(Extracted records)
──────────────────────────────

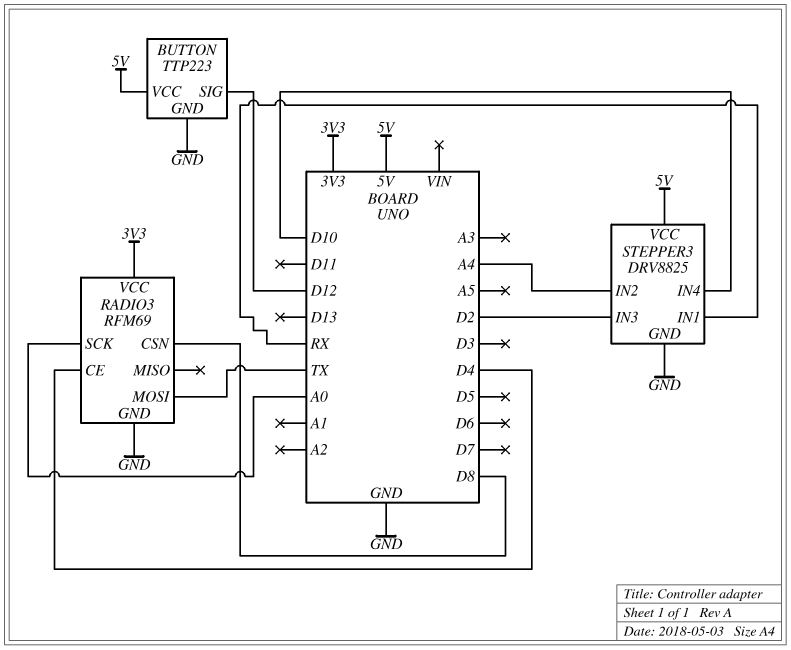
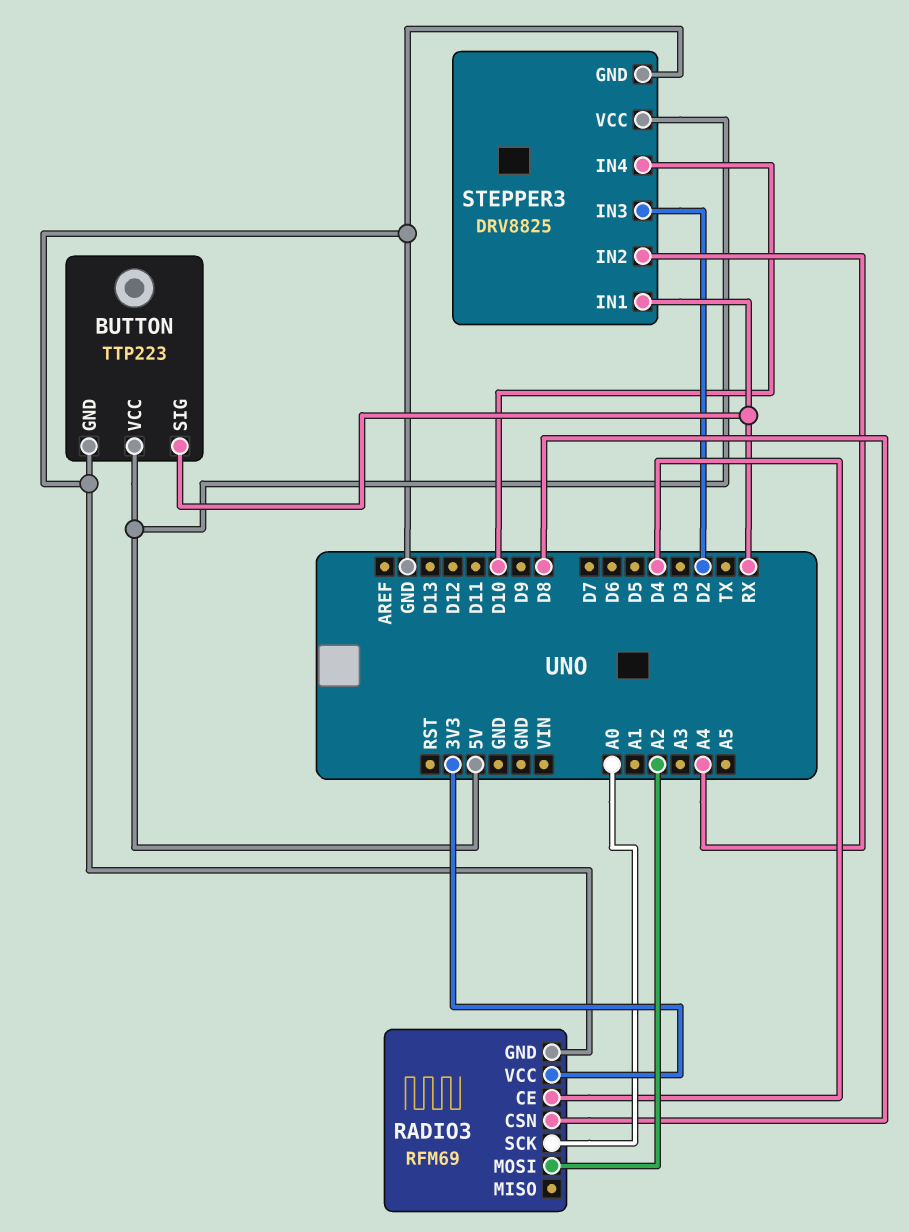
BUTTON pin SIG: D12 -> RX
RADIO3 pin MOSI: TX -> A2

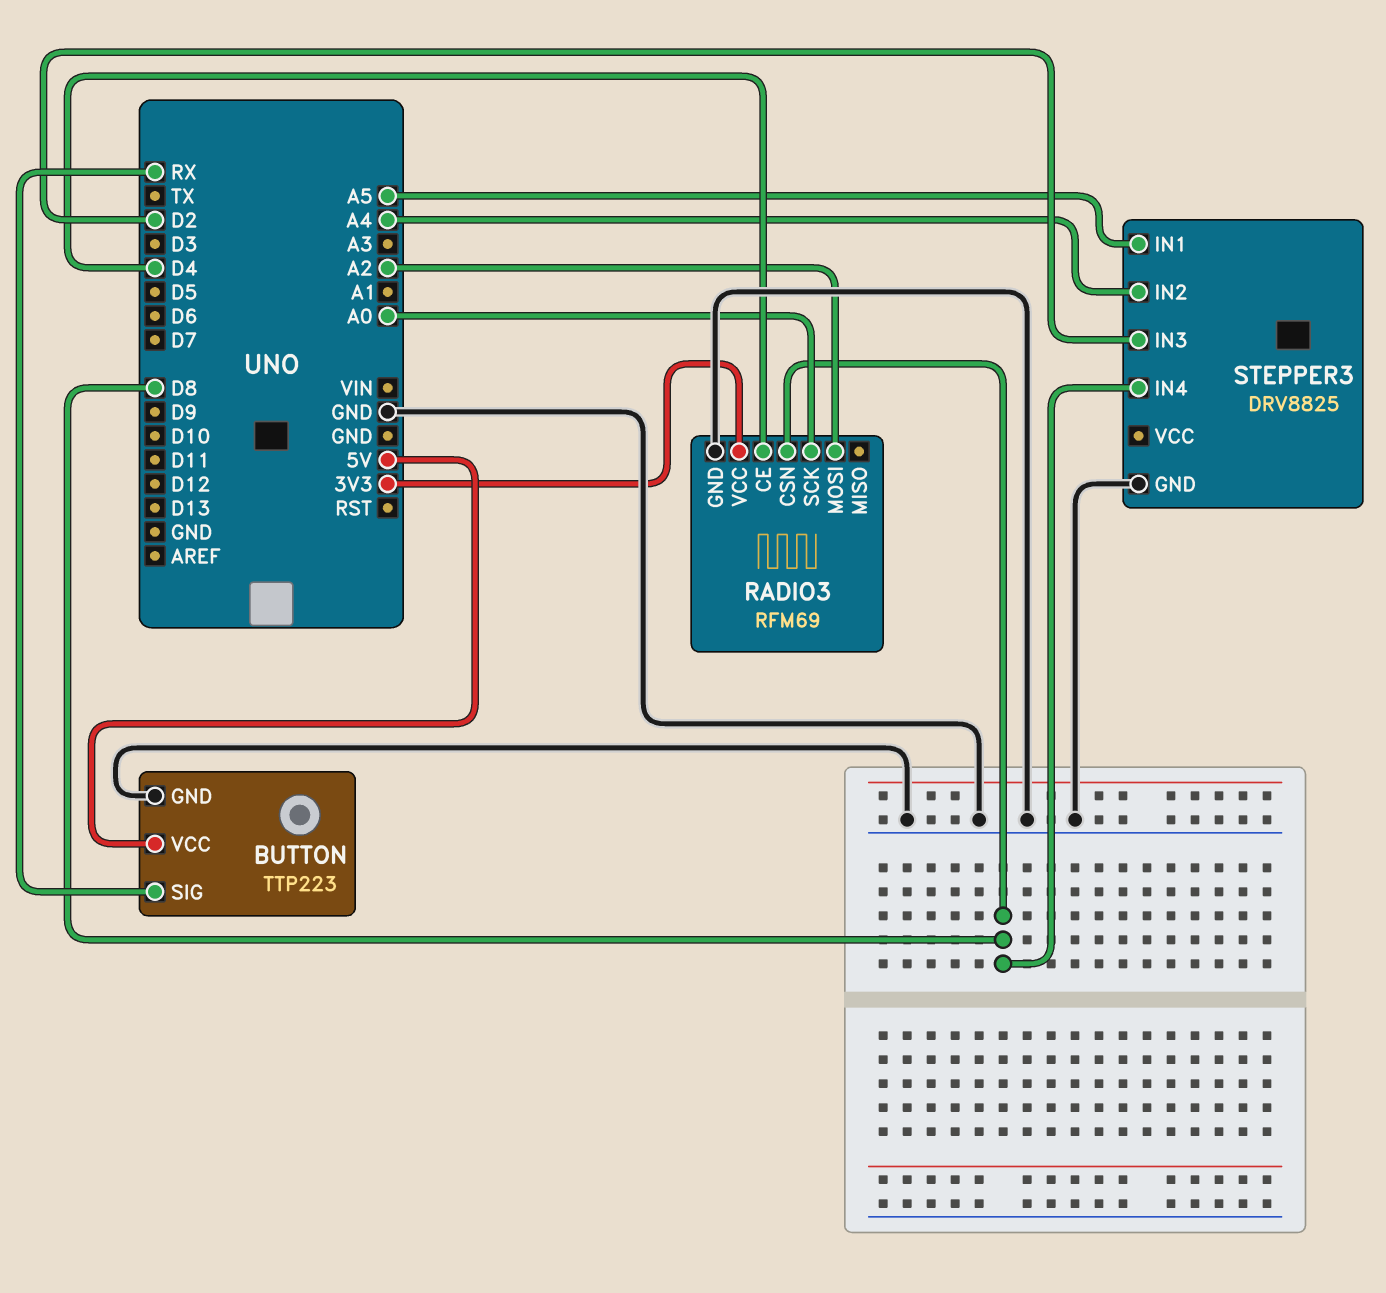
STEPPER3 pin IN1: RX -> A5
STEPPER3 pin IN4: D10 -> D8
STEPPER3 pin VCC: 5V -> none

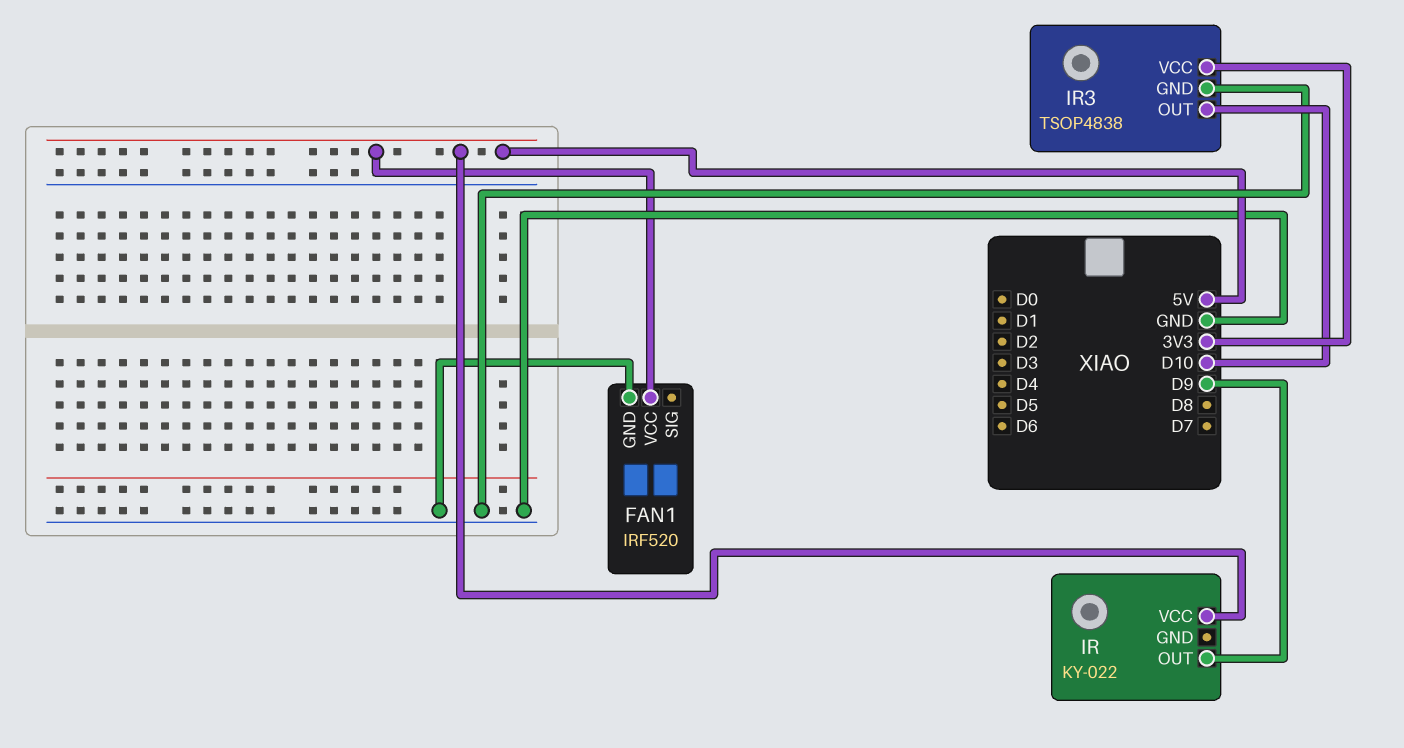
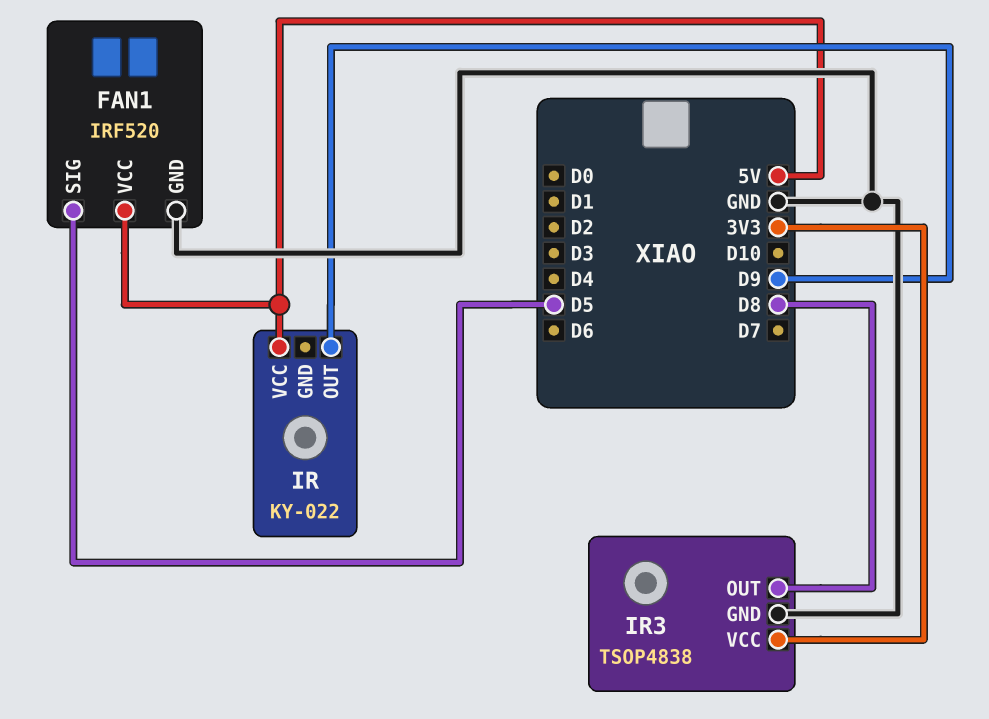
FAN1 pin SIG: none -> D5
IR3 pin OUT: D10 -> D8

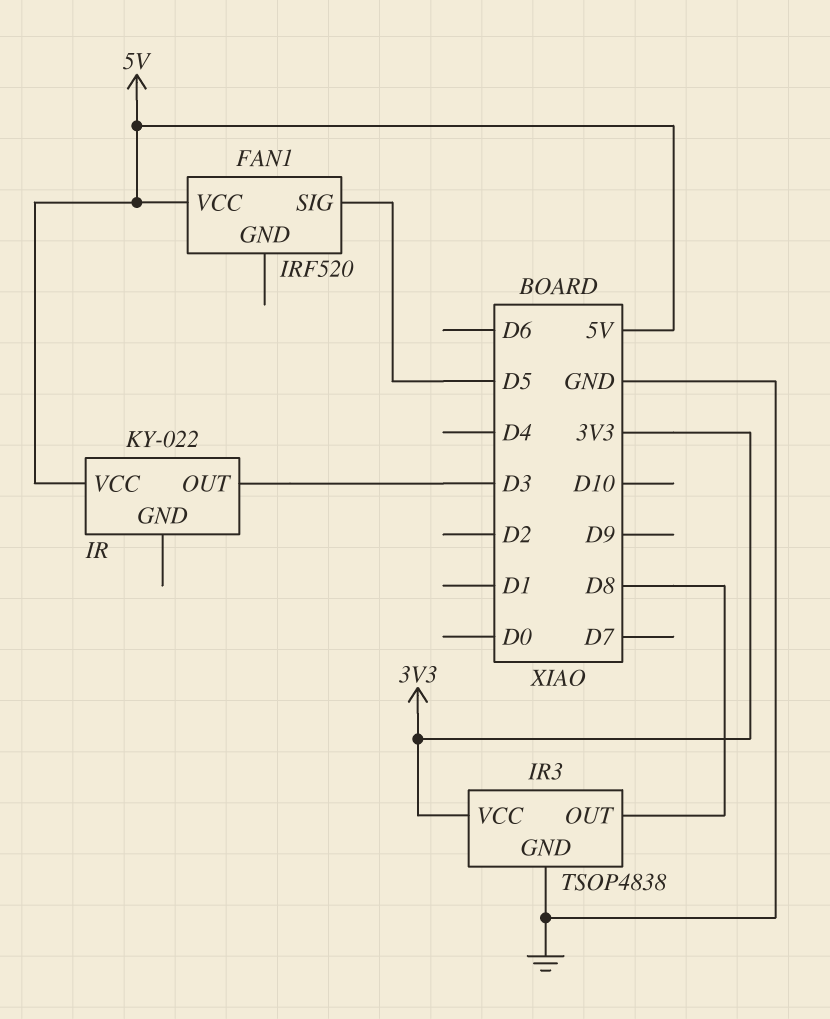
FAN1 pin GND: GND -> none
IR pin OUT: D9 -> D3

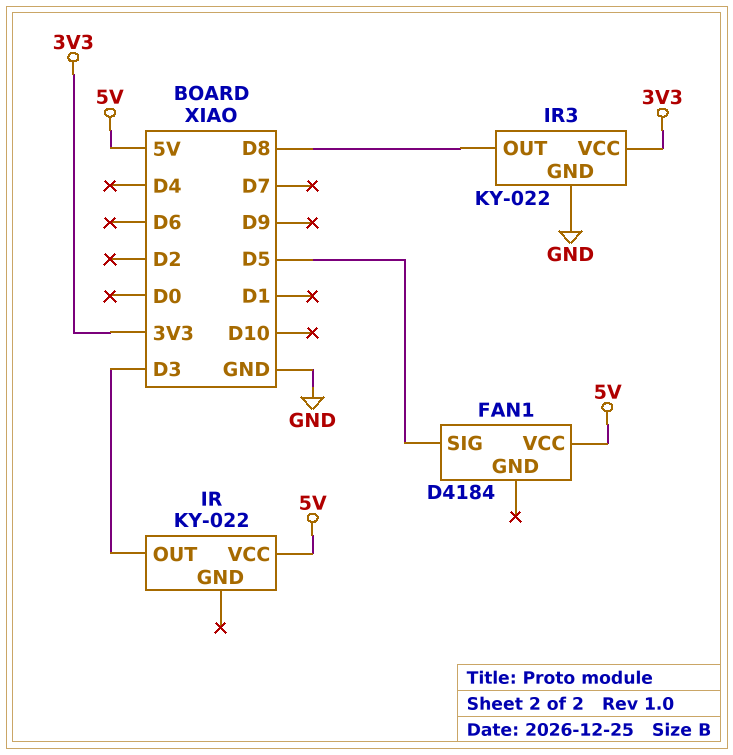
FAN1: IRF520 -> D4184
IR3: TSOP4838 -> KY-022

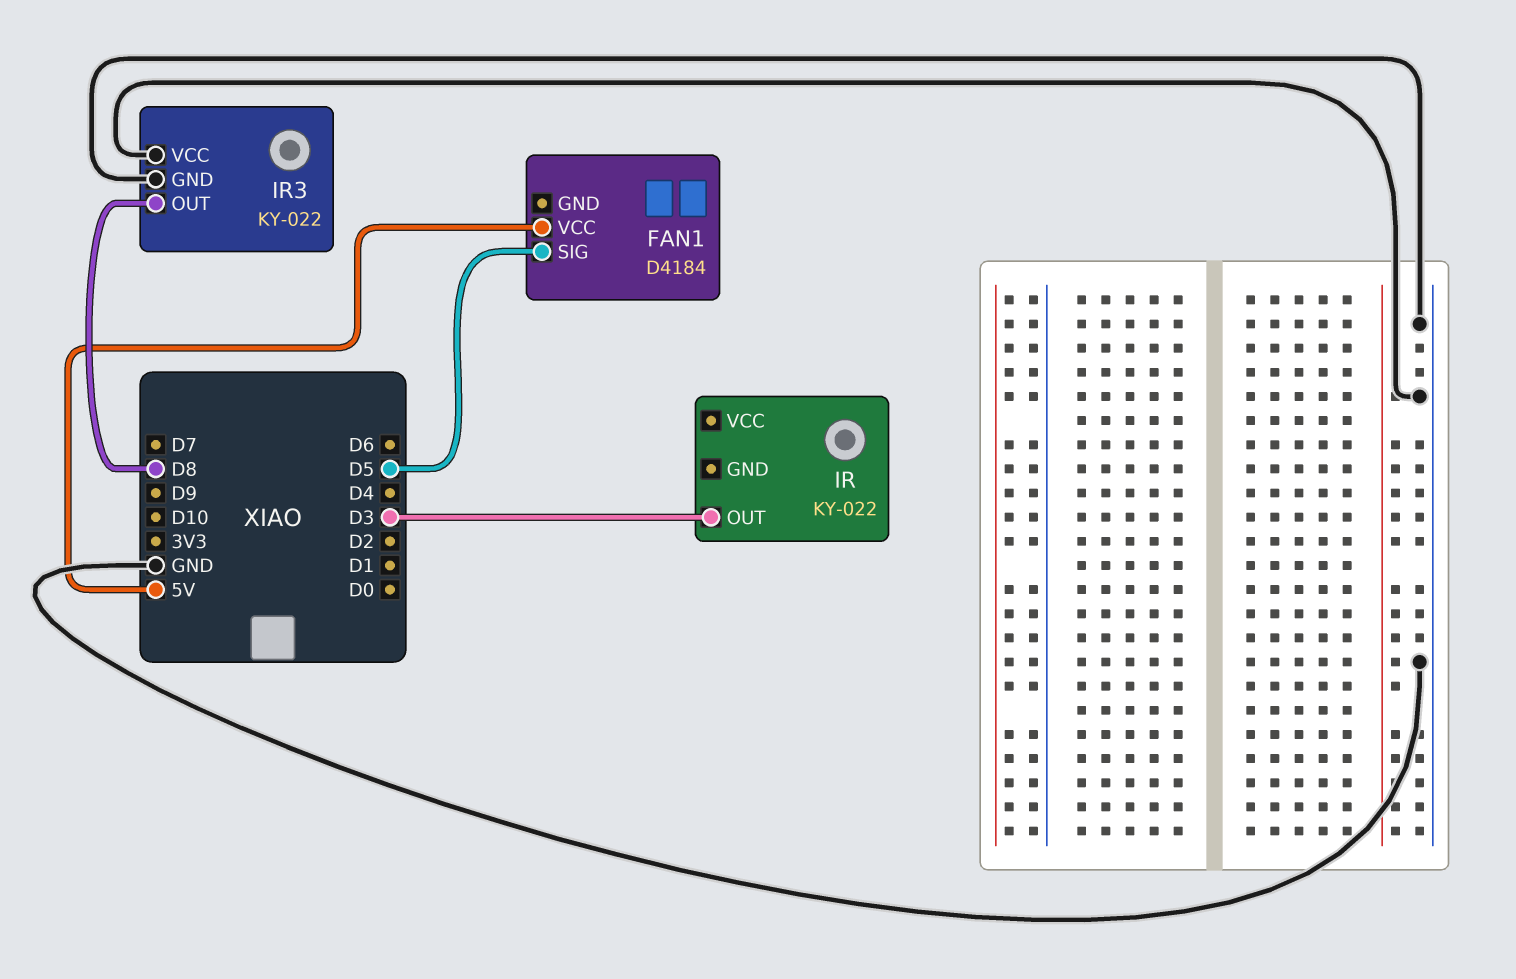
IR pin VCC: 5V -> none
IR3 pin VCC: 3V3 -> GND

──────────────────────────────

## Task goal
Copy exactly the lines from the line that contains "FAN1: IRF520 -> D4184" through the last line of the records above, both ends included, but leave out the pictures.

## Completed task
FAN1: IRF520 -> D4184
IR3: TSOP4838 -> KY-022

IR pin VCC: 5V -> none
IR3 pin VCC: 3V3 -> GND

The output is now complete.